About this task: Transcribe word for word the lines below from the line with "D1: none -> diode (A +5V, K -5V)" through the line with "U3 pin IN+: -5V -> N_7", ends included.

Material shown:
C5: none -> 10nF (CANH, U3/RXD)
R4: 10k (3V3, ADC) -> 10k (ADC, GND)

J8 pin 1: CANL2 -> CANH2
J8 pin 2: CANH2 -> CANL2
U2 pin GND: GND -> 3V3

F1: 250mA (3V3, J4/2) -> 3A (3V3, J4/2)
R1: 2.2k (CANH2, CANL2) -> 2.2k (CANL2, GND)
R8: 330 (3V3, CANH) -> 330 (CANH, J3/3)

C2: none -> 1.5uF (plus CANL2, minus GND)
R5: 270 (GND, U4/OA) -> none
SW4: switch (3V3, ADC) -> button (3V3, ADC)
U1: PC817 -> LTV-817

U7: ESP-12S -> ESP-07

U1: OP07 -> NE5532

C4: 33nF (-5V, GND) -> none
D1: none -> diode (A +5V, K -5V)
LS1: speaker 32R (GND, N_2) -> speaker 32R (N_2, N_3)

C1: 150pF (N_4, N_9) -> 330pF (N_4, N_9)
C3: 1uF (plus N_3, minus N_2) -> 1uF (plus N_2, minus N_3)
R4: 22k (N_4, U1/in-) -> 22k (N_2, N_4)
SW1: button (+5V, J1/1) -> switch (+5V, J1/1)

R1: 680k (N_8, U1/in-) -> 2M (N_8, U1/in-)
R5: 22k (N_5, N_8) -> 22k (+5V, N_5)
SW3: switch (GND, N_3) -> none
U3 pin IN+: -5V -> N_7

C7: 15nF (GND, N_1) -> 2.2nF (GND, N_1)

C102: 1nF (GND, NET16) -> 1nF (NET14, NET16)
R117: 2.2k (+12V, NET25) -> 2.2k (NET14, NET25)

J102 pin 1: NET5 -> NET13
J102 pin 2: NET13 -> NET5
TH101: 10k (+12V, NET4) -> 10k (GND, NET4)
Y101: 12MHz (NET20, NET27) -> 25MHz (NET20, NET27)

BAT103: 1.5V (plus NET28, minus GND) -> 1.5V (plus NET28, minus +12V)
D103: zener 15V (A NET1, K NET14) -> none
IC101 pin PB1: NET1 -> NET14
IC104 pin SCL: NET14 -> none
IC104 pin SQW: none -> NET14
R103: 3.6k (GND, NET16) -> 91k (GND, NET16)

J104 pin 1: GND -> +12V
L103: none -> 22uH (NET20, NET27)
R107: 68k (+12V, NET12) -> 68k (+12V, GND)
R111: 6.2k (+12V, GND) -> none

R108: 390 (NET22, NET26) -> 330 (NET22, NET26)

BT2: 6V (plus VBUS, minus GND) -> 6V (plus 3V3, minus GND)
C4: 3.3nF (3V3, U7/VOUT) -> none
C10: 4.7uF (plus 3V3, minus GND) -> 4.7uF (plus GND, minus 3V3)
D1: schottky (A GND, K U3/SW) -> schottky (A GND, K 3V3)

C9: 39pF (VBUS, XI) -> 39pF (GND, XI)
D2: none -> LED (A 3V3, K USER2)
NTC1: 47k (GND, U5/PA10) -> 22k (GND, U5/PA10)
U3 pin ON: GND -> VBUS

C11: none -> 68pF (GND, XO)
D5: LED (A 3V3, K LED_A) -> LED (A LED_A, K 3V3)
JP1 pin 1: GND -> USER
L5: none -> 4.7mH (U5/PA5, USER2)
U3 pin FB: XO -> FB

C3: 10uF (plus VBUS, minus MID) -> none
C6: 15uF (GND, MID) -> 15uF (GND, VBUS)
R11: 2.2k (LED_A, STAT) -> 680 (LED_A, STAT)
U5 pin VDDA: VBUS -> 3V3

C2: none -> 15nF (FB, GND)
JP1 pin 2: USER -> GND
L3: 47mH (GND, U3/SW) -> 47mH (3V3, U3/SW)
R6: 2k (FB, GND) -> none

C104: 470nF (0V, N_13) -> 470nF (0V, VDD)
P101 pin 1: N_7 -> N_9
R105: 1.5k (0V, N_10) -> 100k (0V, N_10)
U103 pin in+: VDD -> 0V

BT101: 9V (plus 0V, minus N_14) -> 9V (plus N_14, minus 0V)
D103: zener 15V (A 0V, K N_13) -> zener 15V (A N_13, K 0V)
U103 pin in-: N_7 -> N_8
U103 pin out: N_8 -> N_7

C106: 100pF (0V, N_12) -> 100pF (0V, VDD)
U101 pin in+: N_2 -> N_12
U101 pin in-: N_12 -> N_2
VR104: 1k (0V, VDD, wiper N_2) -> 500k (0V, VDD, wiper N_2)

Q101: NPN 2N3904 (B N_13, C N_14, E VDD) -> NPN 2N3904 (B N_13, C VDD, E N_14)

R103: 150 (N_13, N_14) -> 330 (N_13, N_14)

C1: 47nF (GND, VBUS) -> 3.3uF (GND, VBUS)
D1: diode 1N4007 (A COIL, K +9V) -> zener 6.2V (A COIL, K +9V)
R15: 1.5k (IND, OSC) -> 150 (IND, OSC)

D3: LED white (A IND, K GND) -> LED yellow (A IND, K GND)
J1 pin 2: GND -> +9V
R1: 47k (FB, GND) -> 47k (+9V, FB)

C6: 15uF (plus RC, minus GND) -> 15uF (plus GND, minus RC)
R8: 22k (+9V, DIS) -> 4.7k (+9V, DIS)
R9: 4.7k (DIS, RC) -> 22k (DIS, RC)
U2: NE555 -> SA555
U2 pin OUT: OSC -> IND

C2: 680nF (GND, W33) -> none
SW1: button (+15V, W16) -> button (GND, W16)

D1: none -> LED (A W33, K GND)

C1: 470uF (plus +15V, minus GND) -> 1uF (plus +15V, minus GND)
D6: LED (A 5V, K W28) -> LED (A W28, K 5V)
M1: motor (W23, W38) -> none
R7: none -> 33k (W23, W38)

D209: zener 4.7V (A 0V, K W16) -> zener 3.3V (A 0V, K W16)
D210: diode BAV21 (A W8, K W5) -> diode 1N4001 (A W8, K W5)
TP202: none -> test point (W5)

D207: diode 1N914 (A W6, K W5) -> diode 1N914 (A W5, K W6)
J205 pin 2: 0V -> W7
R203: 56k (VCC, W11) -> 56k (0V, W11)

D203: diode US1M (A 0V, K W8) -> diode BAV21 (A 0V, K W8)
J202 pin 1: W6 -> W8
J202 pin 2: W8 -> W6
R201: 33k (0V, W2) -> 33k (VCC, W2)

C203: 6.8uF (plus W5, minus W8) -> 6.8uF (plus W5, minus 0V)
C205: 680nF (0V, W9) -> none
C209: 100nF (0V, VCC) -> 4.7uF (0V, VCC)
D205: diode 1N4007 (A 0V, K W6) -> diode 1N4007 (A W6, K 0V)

Output of the exercise:
D1: none -> diode (A +5V, K -5V)
LS1: speaker 32R (GND, N_2) -> speaker 32R (N_2, N_3)

C1: 150pF (N_4, N_9) -> 330pF (N_4, N_9)
C3: 1uF (plus N_3, minus N_2) -> 1uF (plus N_2, minus N_3)
R4: 22k (N_4, U1/in-) -> 22k (N_2, N_4)
SW1: button (+5V, J1/1) -> switch (+5V, J1/1)

R1: 680k (N_8, U1/in-) -> 2M (N_8, U1/in-)
R5: 22k (N_5, N_8) -> 22k (+5V, N_5)
SW3: switch (GND, N_3) -> none
U3 pin IN+: -5V -> N_7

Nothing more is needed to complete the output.